Data records Start Marker

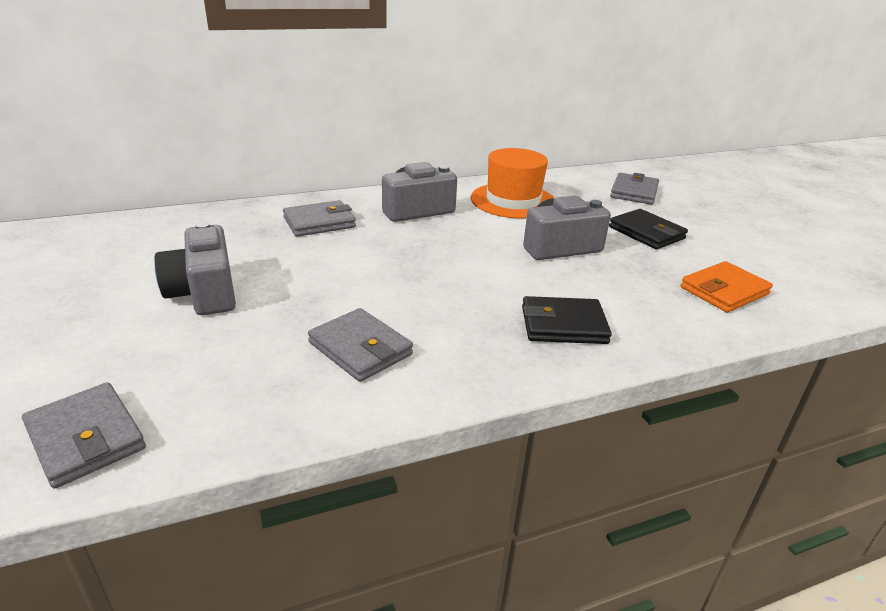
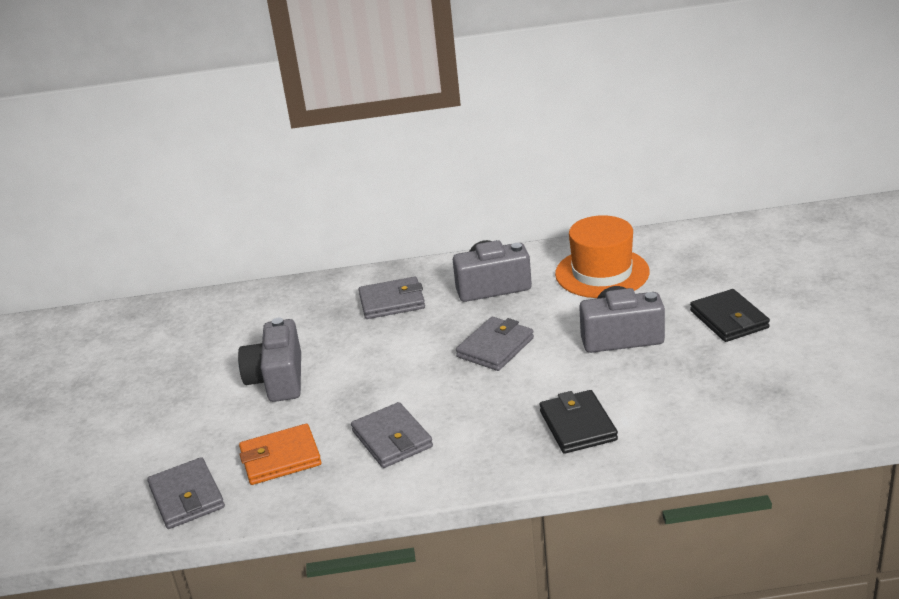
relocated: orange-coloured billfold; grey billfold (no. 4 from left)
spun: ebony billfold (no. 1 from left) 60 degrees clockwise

Data records End Marker
Data records Start Marker

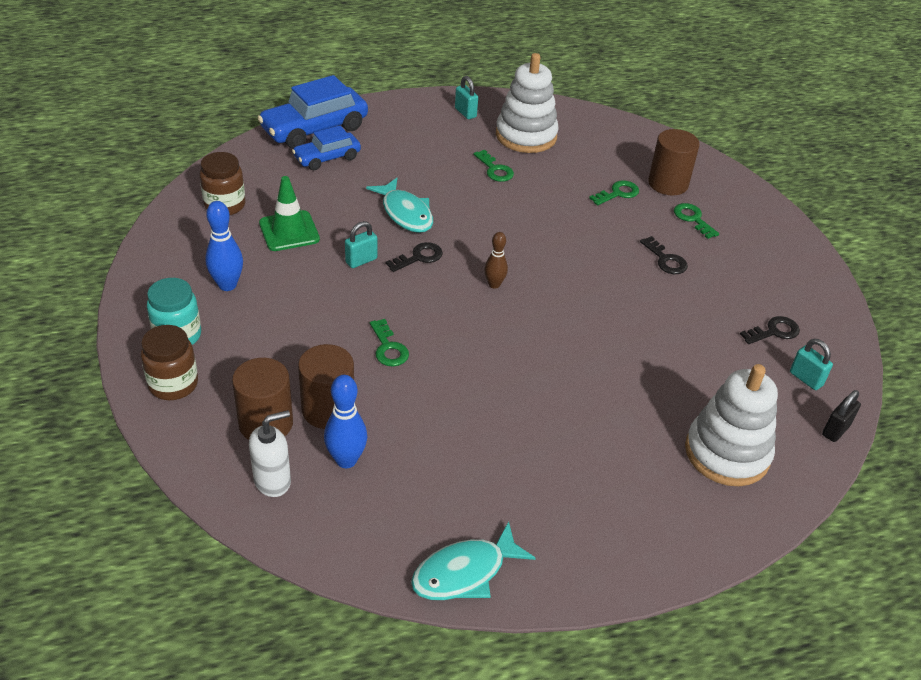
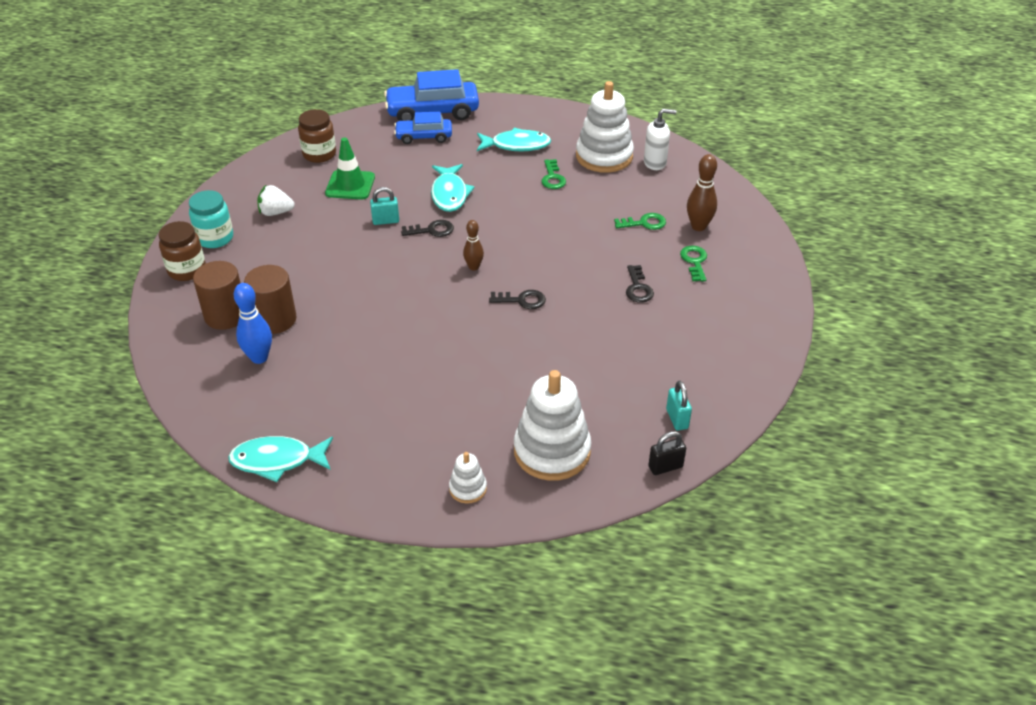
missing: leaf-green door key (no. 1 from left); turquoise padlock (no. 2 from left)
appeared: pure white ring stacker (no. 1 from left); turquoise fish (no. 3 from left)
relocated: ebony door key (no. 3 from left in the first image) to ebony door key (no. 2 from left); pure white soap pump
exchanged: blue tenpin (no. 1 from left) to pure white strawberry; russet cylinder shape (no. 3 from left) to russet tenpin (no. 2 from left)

Data records End Marker

• **Problem statement**
After locating the line holding "relocated: orange-coloured billfold;" above, output exactly that line and every line after it through the line holding "spun: ebony billfold". Include nothing else.

• **Finished exercise**
relocated: orange-coloured billfold; grey billfold (no. 4 from left)
spun: ebony billfold (no. 1 from left) 60 degrees clockwise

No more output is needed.